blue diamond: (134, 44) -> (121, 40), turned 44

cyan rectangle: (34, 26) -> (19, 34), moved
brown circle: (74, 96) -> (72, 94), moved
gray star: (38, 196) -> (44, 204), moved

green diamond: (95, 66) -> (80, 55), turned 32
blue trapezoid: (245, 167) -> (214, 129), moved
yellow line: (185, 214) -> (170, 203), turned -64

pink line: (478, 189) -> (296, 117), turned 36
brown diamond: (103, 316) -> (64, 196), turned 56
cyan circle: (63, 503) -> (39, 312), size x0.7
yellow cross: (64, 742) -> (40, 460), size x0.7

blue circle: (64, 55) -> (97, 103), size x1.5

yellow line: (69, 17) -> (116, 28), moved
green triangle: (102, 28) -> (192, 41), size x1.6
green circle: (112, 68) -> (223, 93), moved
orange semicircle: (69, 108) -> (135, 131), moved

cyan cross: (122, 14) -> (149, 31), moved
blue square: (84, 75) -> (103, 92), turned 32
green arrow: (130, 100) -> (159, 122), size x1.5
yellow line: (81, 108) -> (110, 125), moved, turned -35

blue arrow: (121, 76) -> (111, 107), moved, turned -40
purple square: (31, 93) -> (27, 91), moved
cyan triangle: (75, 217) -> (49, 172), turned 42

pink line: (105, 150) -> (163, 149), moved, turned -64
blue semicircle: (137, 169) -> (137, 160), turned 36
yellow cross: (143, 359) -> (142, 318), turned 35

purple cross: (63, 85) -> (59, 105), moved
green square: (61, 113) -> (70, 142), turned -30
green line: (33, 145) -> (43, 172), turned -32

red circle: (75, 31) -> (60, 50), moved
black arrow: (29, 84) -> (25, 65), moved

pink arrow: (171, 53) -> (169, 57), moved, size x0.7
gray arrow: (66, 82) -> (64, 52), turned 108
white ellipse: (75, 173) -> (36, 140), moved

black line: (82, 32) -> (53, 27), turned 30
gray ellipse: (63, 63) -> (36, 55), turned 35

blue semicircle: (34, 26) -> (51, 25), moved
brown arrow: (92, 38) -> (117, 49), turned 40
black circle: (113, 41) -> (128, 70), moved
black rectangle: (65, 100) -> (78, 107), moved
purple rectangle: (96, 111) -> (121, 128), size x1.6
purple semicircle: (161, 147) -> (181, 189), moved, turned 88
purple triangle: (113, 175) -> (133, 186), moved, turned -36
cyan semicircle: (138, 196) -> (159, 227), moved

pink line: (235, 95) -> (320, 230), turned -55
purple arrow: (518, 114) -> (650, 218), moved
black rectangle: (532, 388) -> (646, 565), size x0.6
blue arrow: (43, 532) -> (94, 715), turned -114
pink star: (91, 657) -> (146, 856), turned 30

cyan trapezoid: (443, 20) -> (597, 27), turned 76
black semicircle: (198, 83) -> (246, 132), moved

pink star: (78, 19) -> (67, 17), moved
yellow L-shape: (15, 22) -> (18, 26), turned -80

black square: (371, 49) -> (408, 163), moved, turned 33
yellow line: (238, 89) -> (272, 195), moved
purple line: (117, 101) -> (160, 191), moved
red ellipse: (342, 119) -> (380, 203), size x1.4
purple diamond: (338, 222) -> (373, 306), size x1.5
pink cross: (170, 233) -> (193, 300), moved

• About this task: Starting at the first line of the entries above, please extract each line up to and including the line with "blue circle: (64, 55) -> (97, 103), size x1.5", unchanged, and add nothing.

• Response to the exercise:
blue diamond: (134, 44) -> (121, 40), turned 44

cyan rectangle: (34, 26) -> (19, 34), moved
brown circle: (74, 96) -> (72, 94), moved
gray star: (38, 196) -> (44, 204), moved

green diamond: (95, 66) -> (80, 55), turned 32
blue trapezoid: (245, 167) -> (214, 129), moved
yellow line: (185, 214) -> (170, 203), turned -64

pink line: (478, 189) -> (296, 117), turned 36
brown diamond: (103, 316) -> (64, 196), turned 56
cyan circle: (63, 503) -> (39, 312), size x0.7
yellow cross: (64, 742) -> (40, 460), size x0.7

blue circle: (64, 55) -> (97, 103), size x1.5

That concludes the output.